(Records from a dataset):

────────

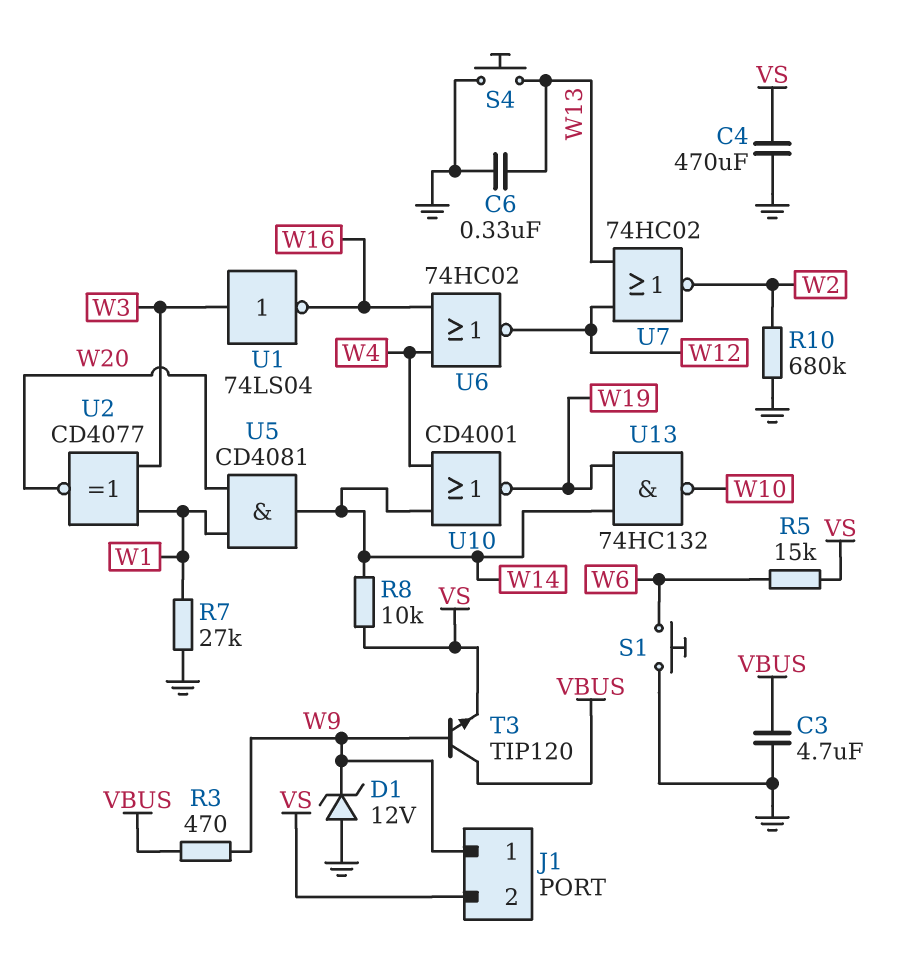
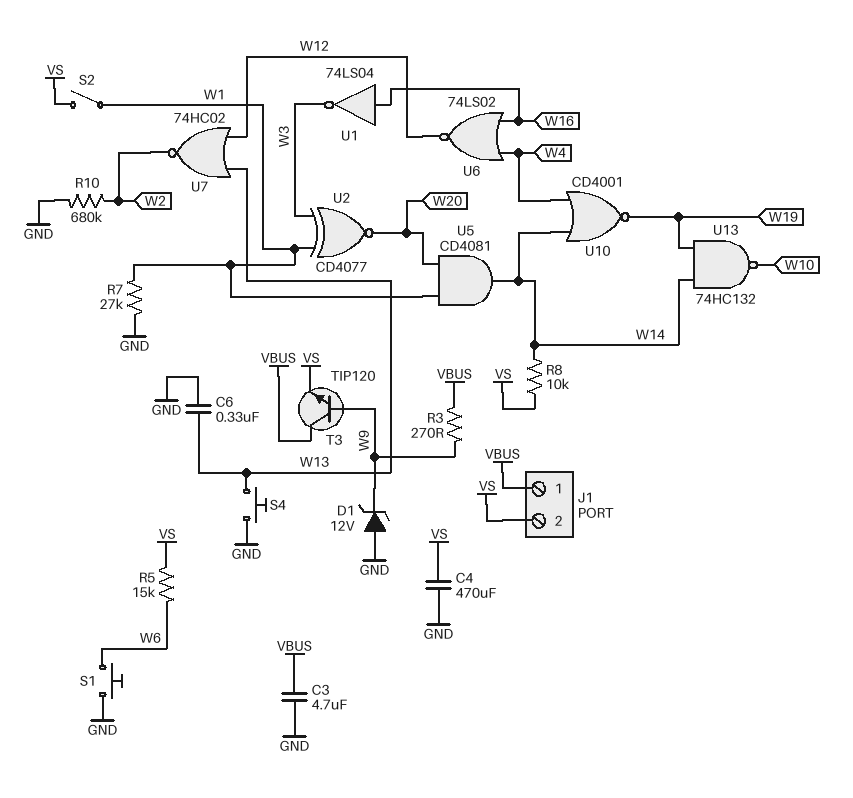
J1 pin 1: W9 -> VBUS
R3: 470 (VBUS, W9) -> 270 (VBUS, W9)
S2: none -> switch (VS, W1)
U1: NOT 74LS04 (in W3, out W16) -> NOT 74LS04 (in W16, out W3)
U6: NOR 74HC02 (in W4, in W16, out W12) -> NOR 74LS02 (in W4, in W16, out W12)

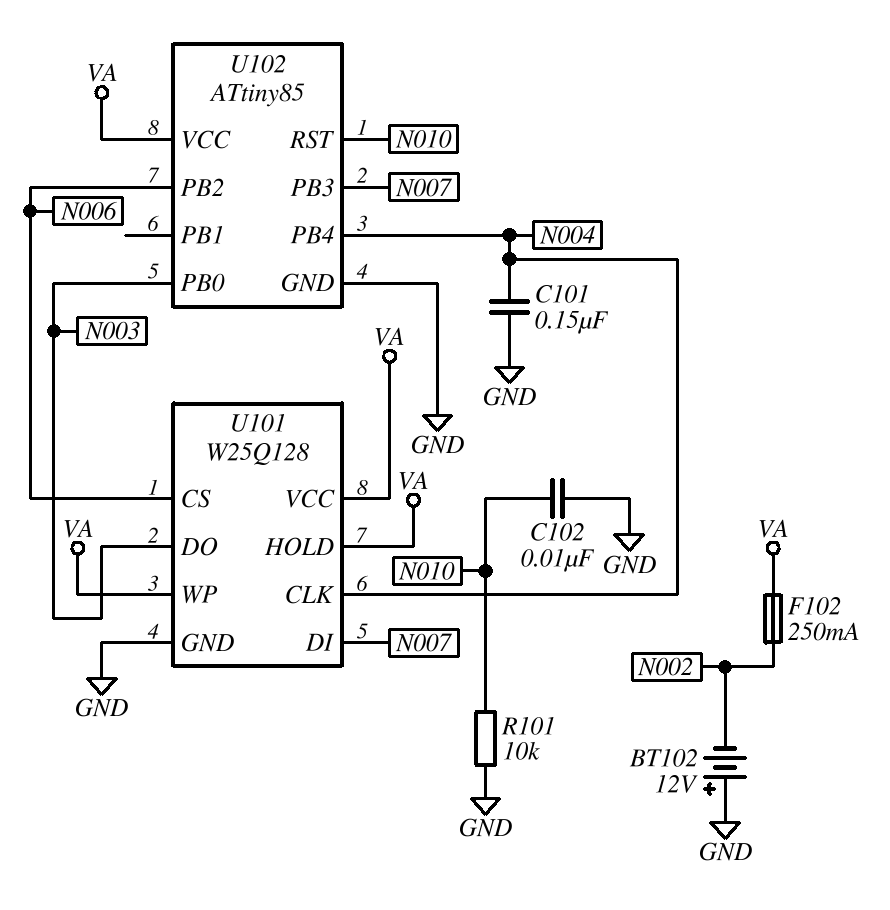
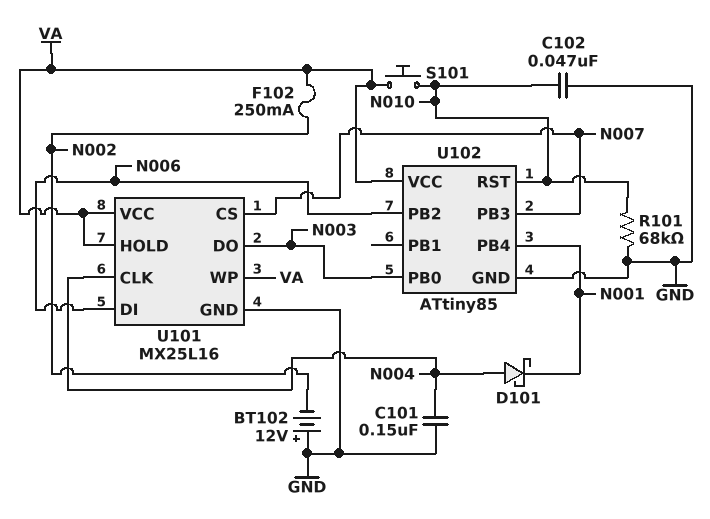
C102: 10nF (GND, N010) -> 47nF (GND, N010)
D101: none -> schottky (A N004, K N001)
R101: 10k (GND, N010) -> 68k (GND, N010)
S101: none -> button (N010, VA)
U101: W25Q128 -> MX25L16
U101 pin CS: N006 -> N007
U101 pin DI: N007 -> N006
U102 pin PB4: N004 -> N001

────────

(PROBLEM TO SOLVE):
The required output is the lines from the one containing "S2: none -> switch (VS, W1)" through the end of the data, printed exactly, with no pictures.

(OUTPUT FOR THIS EXERCISE):
S2: none -> switch (VS, W1)
U1: NOT 74LS04 (in W3, out W16) -> NOT 74LS04 (in W16, out W3)
U6: NOR 74HC02 (in W4, in W16, out W12) -> NOR 74LS02 (in W4, in W16, out W12)

C102: 10nF (GND, N010) -> 47nF (GND, N010)
D101: none -> schottky (A N004, K N001)
R101: 10k (GND, N010) -> 68k (GND, N010)
S101: none -> button (N010, VA)
U101: W25Q128 -> MX25L16
U101 pin CS: N006 -> N007
U101 pin DI: N007 -> N006
U102 pin PB4: N004 -> N001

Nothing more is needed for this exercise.